## PROBLEM DETAILS:
Work out how many lines in the listing below include the word "DRIVER". Give nothing but the number.

## INPUT DATA:
=-=-=
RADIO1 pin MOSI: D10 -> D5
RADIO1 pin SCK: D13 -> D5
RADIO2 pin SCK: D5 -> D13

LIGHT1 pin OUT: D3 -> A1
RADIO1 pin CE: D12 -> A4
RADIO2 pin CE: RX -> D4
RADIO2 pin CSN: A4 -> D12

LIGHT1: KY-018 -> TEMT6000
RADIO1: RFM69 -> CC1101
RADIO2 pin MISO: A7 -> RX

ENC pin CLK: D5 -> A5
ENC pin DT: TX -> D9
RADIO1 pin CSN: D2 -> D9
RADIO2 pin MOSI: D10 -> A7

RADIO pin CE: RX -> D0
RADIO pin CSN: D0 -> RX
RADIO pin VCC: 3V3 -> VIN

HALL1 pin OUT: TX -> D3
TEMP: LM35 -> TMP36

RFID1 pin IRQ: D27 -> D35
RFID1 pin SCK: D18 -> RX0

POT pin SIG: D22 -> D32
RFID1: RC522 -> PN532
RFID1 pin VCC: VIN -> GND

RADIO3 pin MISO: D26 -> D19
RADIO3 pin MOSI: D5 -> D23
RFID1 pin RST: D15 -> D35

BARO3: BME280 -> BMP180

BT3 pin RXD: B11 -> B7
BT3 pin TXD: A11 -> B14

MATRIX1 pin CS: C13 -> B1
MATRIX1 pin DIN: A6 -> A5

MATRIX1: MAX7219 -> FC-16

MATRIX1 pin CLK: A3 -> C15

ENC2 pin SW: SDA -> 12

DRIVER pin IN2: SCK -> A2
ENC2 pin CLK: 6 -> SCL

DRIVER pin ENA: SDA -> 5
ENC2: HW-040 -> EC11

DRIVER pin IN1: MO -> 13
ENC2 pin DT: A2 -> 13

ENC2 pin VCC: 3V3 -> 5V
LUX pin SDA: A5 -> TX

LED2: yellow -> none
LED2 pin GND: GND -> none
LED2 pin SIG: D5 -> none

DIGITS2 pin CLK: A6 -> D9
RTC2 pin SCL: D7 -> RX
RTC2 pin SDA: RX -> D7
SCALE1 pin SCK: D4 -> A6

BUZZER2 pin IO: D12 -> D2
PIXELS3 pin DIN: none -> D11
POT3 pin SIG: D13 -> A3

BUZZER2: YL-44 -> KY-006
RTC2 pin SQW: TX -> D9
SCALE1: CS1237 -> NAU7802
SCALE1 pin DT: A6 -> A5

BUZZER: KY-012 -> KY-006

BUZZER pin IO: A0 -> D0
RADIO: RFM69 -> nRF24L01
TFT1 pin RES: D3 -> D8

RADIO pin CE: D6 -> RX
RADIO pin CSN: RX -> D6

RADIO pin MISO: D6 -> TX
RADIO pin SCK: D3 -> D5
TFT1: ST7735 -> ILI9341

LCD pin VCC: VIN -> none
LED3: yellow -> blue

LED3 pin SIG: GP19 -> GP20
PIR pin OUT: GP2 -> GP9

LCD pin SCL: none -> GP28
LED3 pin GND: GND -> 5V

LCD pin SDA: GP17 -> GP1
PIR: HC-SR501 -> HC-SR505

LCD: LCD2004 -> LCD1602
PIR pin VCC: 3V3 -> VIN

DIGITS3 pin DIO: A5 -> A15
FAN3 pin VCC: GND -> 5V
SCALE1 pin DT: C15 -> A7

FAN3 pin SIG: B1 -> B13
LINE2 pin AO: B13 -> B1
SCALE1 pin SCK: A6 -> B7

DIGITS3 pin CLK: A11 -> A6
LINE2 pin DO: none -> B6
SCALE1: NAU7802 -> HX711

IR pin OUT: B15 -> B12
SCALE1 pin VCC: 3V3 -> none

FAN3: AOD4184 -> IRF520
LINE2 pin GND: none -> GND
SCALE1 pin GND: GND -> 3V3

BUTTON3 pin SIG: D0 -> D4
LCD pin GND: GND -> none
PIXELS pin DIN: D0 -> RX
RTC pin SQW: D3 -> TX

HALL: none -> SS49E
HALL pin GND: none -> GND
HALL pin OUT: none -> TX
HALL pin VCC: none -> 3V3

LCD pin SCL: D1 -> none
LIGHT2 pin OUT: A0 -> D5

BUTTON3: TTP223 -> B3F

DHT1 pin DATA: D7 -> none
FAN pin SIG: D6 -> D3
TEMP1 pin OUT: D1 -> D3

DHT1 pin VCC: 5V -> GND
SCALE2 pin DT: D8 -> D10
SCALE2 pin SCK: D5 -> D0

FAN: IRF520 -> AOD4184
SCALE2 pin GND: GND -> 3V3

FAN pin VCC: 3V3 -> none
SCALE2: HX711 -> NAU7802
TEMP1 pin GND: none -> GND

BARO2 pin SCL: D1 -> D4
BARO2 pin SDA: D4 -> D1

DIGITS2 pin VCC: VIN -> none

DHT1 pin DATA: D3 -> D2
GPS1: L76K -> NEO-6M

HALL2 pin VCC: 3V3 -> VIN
=-=-=
## RESULT OF THE TASK:
3